__Data__:
##############################
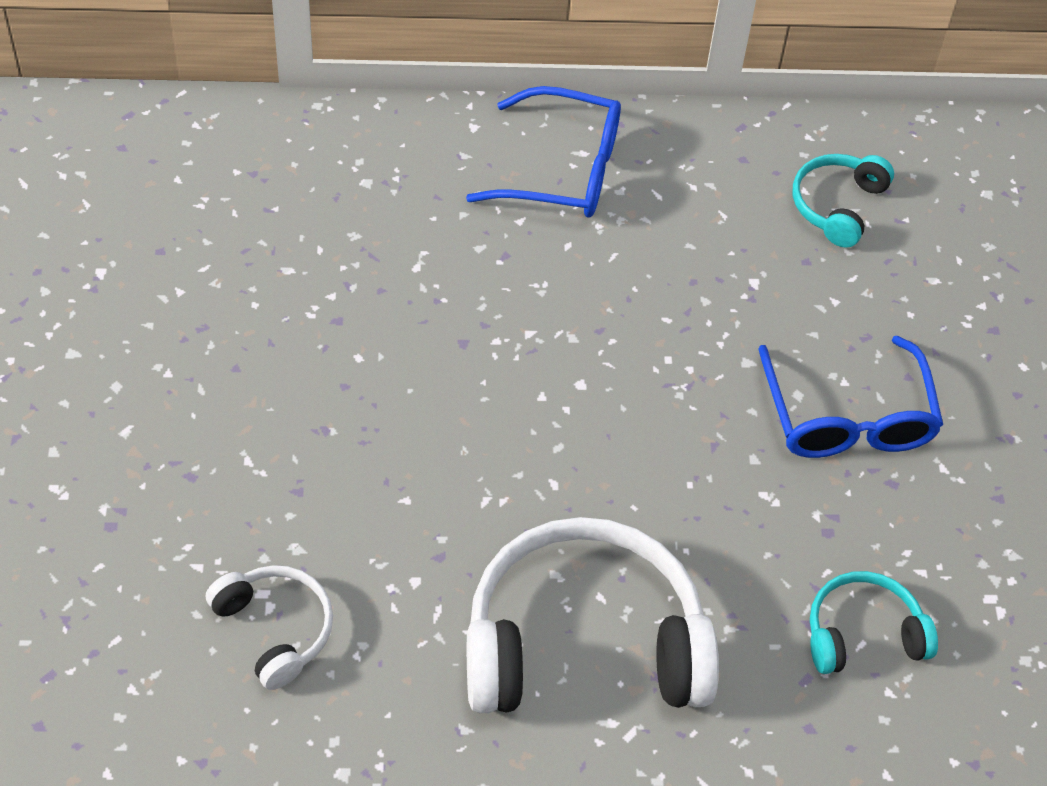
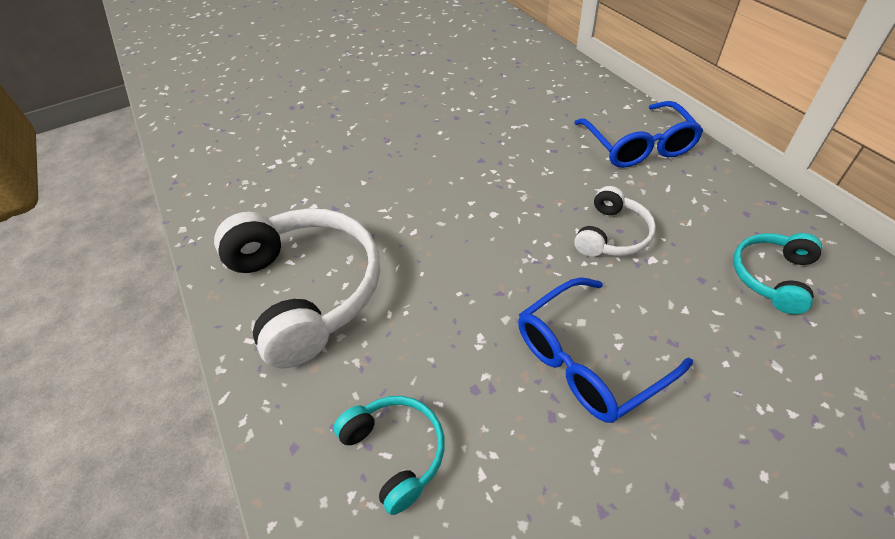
camera: 70 degrees right, 5 degrees down
(275, 629) = (259, 173): white headphones -> white headphones (612, 235)
(837, 206) = (772, 276): turquoise headphones -> turquoise headphones turned 60 degrees counterclockwise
##############################
__Goal of the exercise__: Copy the data exactly. Pictures do not belong in the copy.

__Answer section__:
camera: 70 degrees right, 5 degrees down
(275, 629) = (259, 173): white headphones -> white headphones (612, 235)
(837, 206) = (772, 276): turquoise headphones -> turquoise headphones turned 60 degrees counterclockwise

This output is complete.